::: DATA RECORDS :::
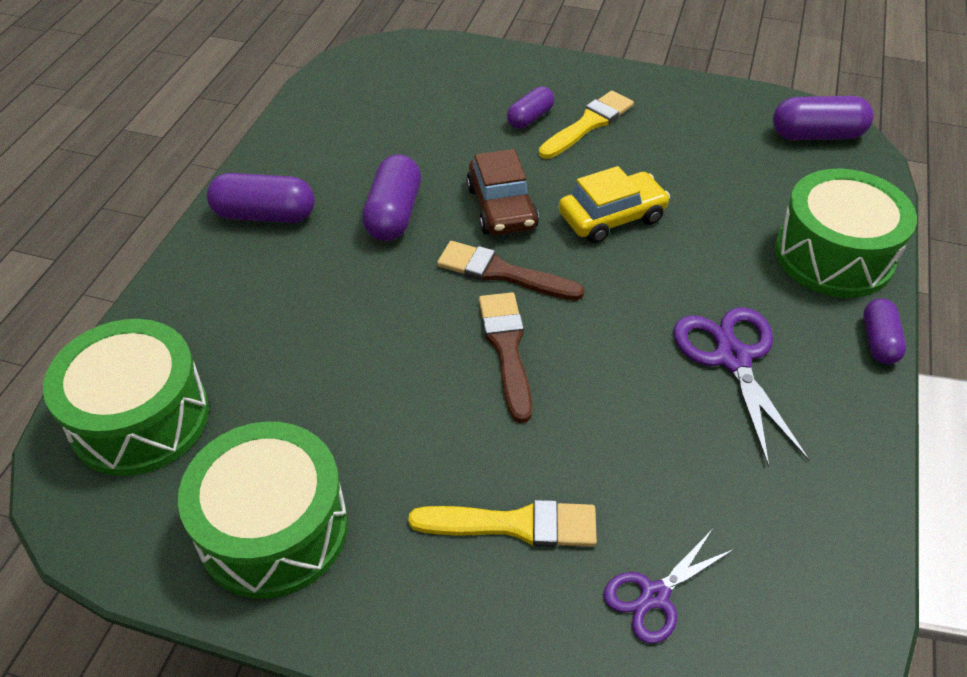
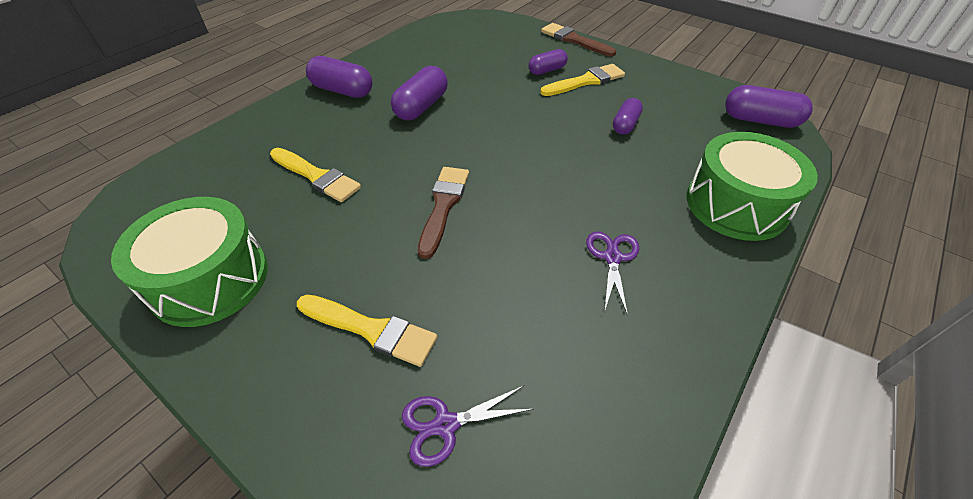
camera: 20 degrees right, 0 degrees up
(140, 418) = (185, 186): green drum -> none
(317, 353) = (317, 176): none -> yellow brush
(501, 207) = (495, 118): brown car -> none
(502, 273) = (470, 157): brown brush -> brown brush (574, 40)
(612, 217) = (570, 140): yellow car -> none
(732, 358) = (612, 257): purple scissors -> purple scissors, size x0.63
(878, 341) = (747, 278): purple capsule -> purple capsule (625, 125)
:::
### TRY IT:
Would you give the data above again word for word, minus the pictures?

### FINAL ANSWER:
camera: 20 degrees right, 0 degrees up
(140, 418) = (185, 186): green drum -> none
(317, 353) = (317, 176): none -> yellow brush
(501, 207) = (495, 118): brown car -> none
(502, 273) = (470, 157): brown brush -> brown brush (574, 40)
(612, 217) = (570, 140): yellow car -> none
(732, 358) = (612, 257): purple scissors -> purple scissors, size x0.63
(878, 341) = (747, 278): purple capsule -> purple capsule (625, 125)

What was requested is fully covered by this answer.